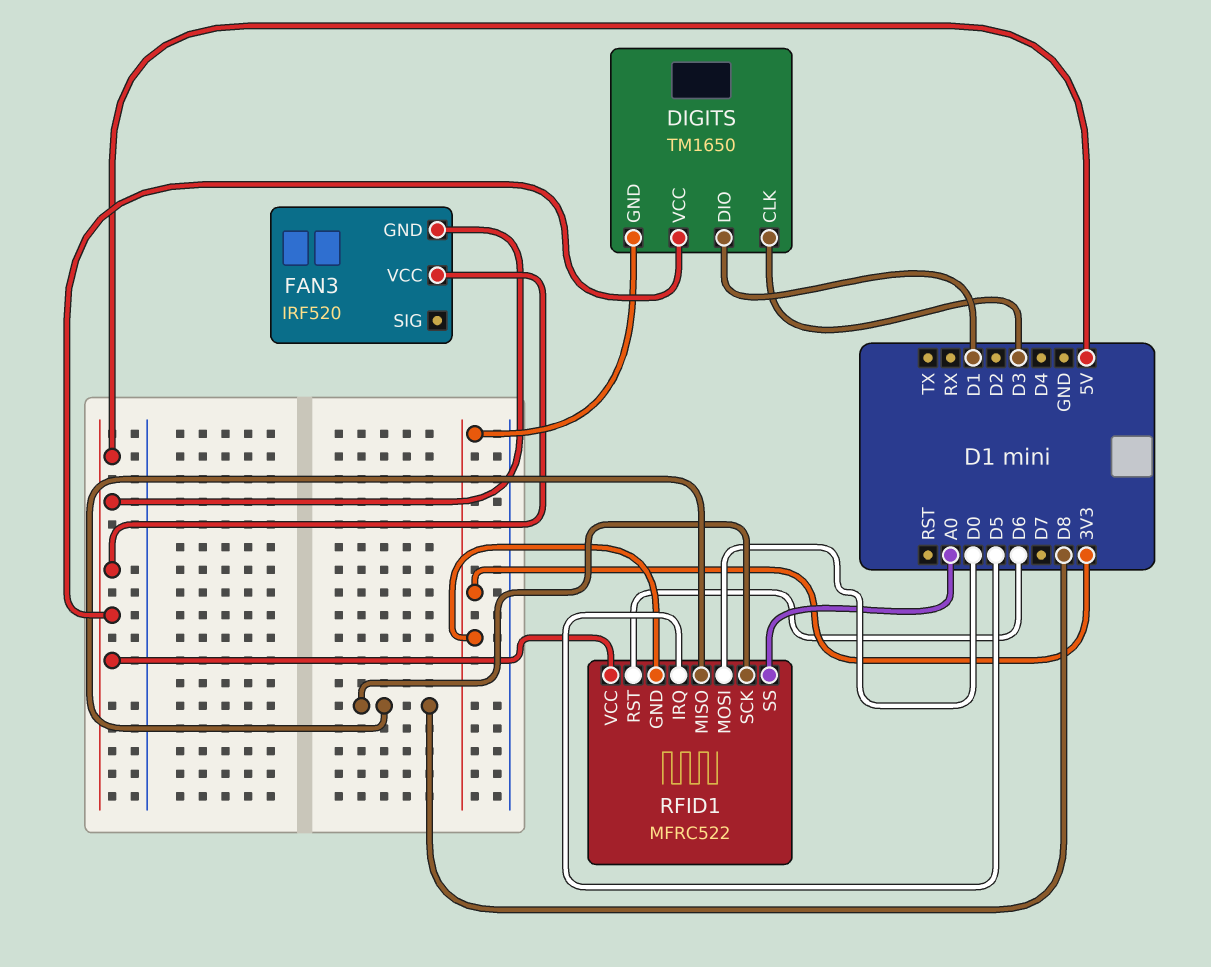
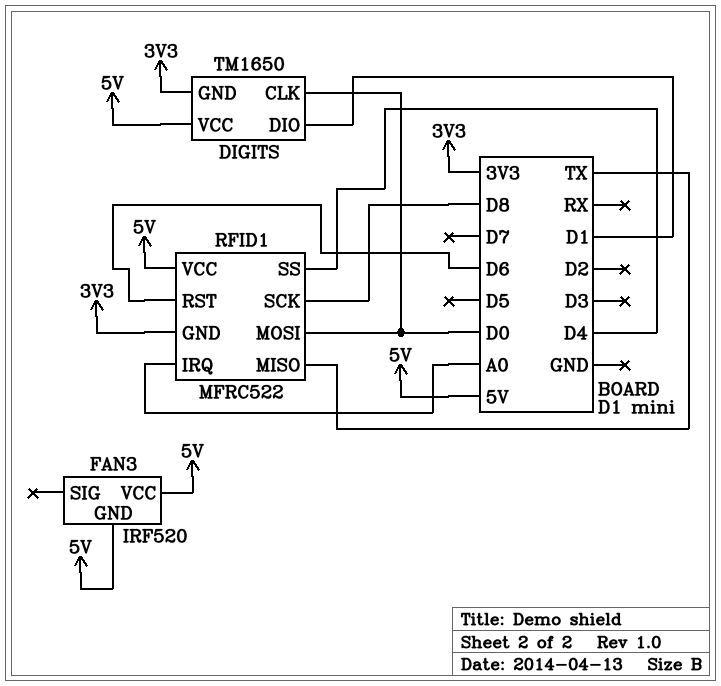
DIGITS pin CLK: D3 -> D0
RFID1 pin IRQ: D5 -> A0
RFID1 pin MISO: D8 -> TX
RFID1 pin SS: A0 -> D4

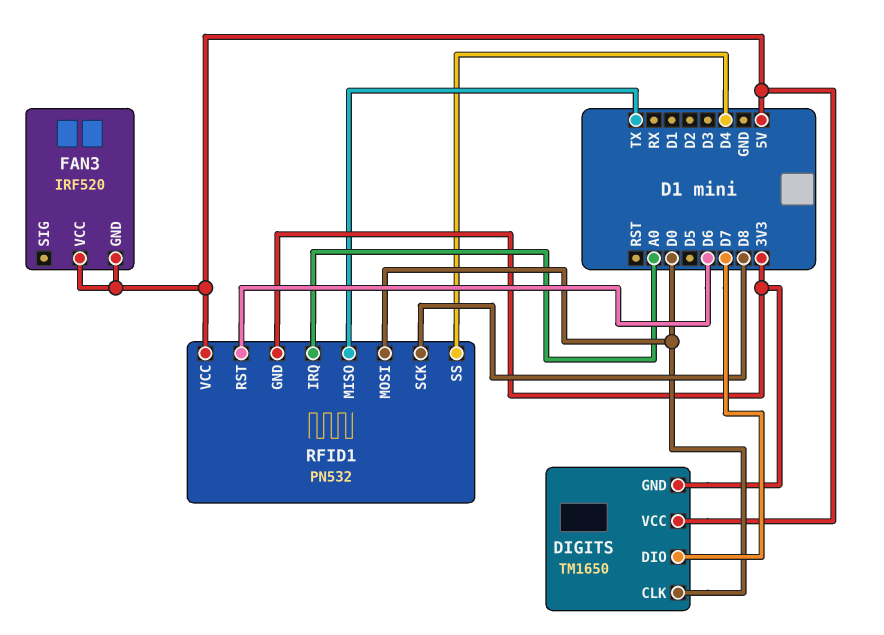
DIGITS pin DIO: D1 -> D7
RFID1: MFRC522 -> PN532

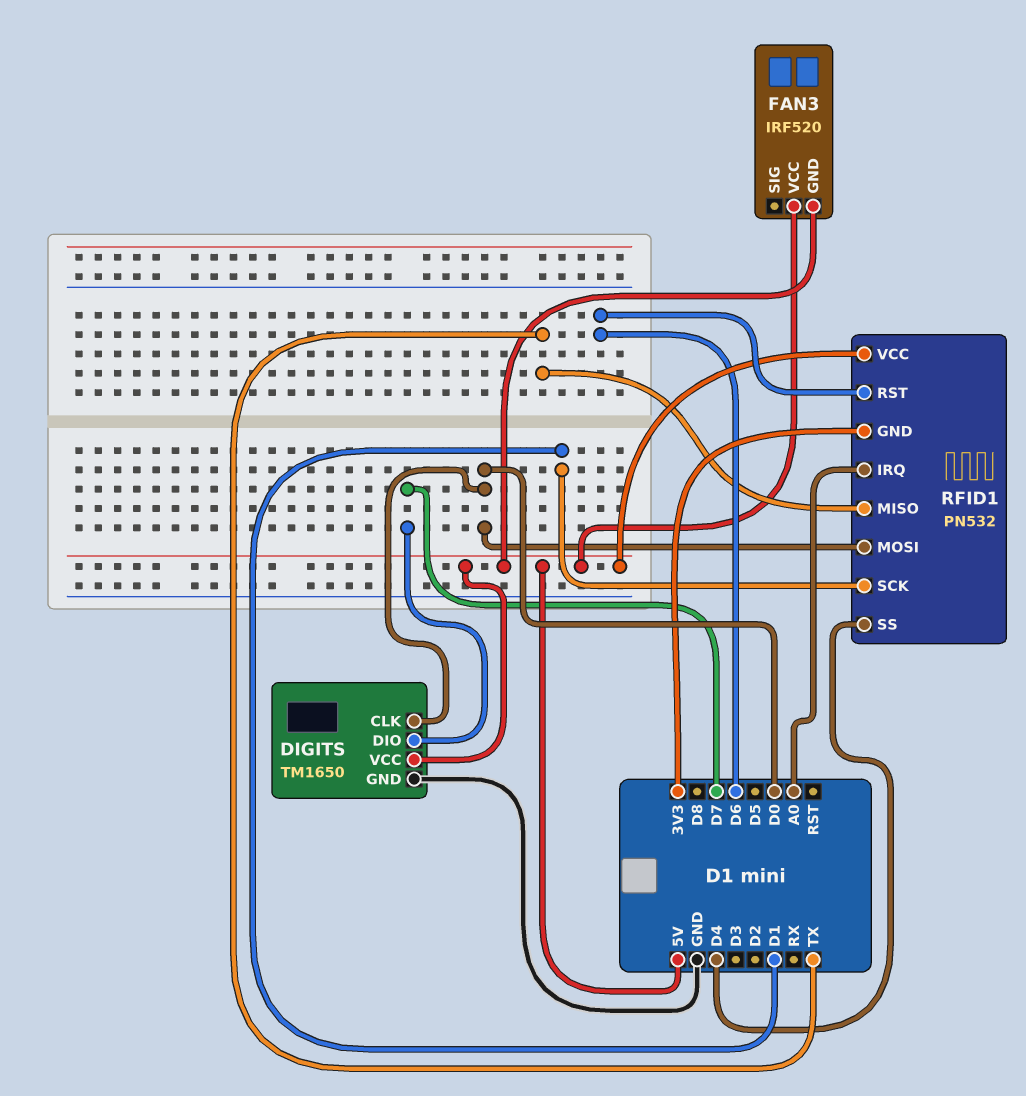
DIGITS pin GND: 3V3 -> GND
RFID1 pin SCK: D8 -> D1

——

• _THE TASK_
Nothing but the lines from the one holding "RFID1 pin MISO: D8 -> TX" through the last line of the entries should be written out, exactly and inclusively, minus the pictures.

• _SOLUTION TO THIS EXERCISE_
RFID1 pin MISO: D8 -> TX
RFID1 pin SS: A0 -> D4

DIGITS pin DIO: D1 -> D7
RFID1: MFRC522 -> PN532

DIGITS pin GND: 3V3 -> GND
RFID1 pin SCK: D8 -> D1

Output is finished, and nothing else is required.